◆ Task brief
Every entry gets copied exactly. No images go into the copy.

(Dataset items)
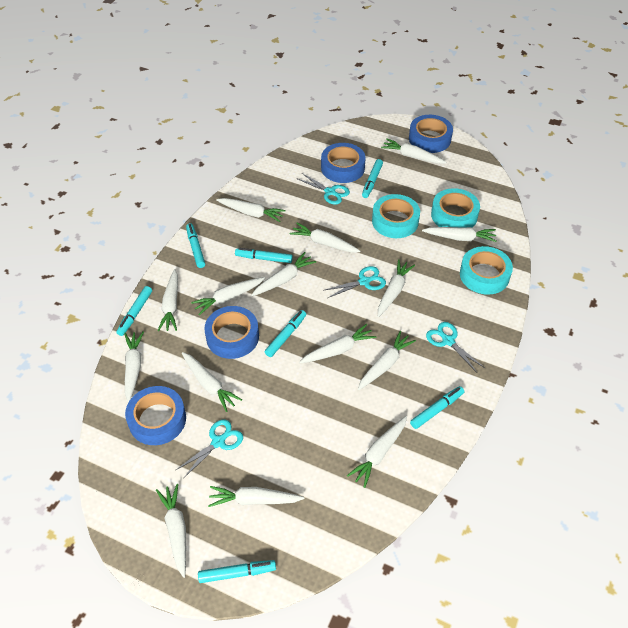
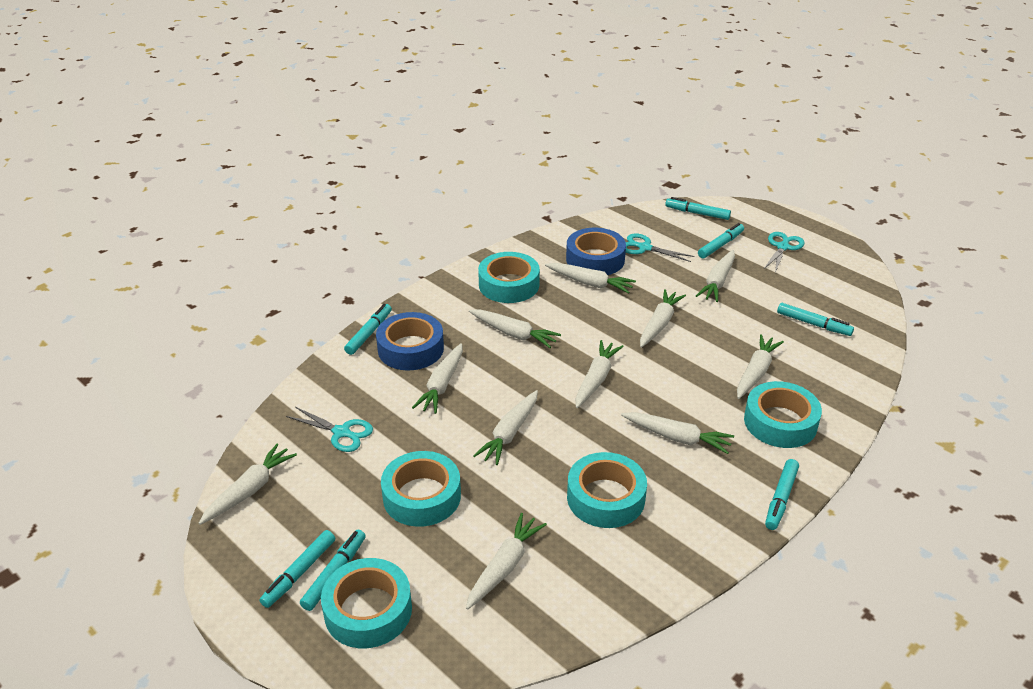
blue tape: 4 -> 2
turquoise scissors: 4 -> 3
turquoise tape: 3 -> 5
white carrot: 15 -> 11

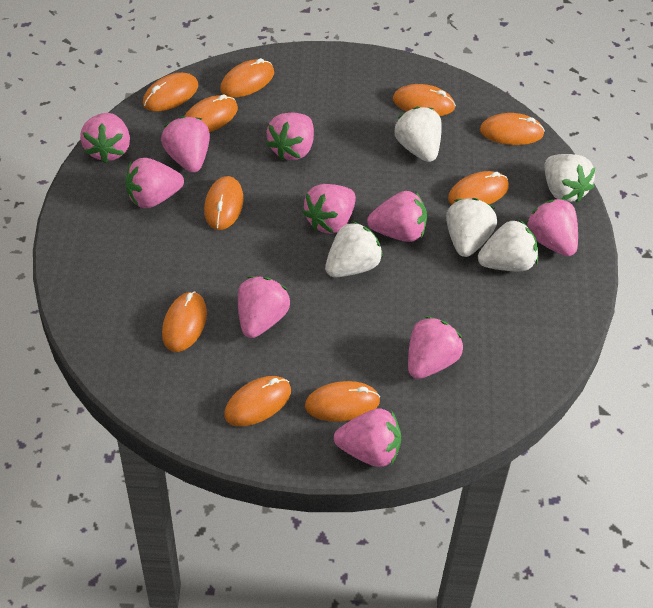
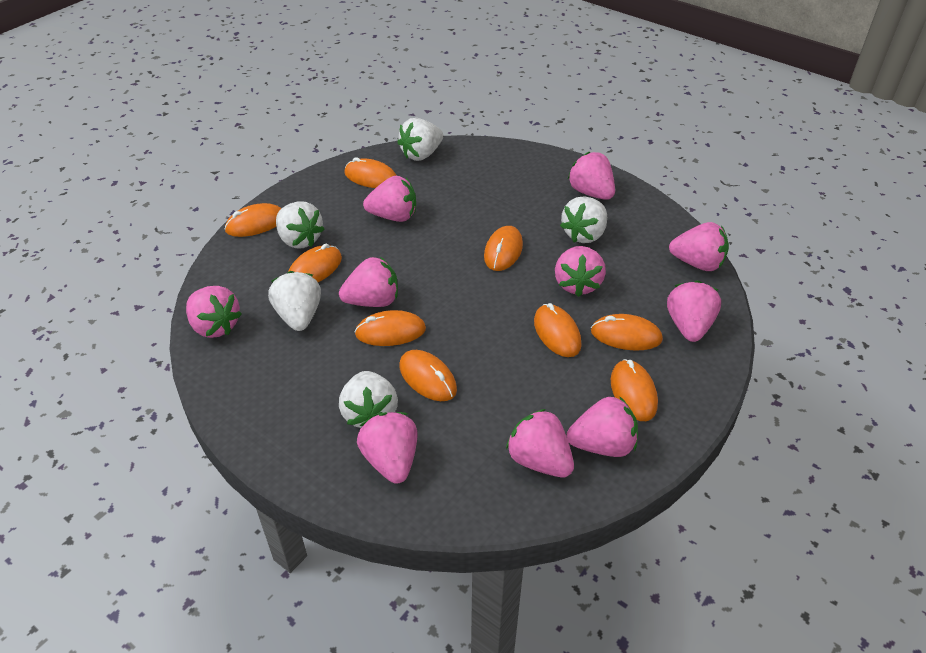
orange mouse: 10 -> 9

◆ Reply to the exercise
blue tape: 4 -> 2
turquoise scissors: 4 -> 3
turquoise tape: 3 -> 5
white carrot: 15 -> 11

orange mouse: 10 -> 9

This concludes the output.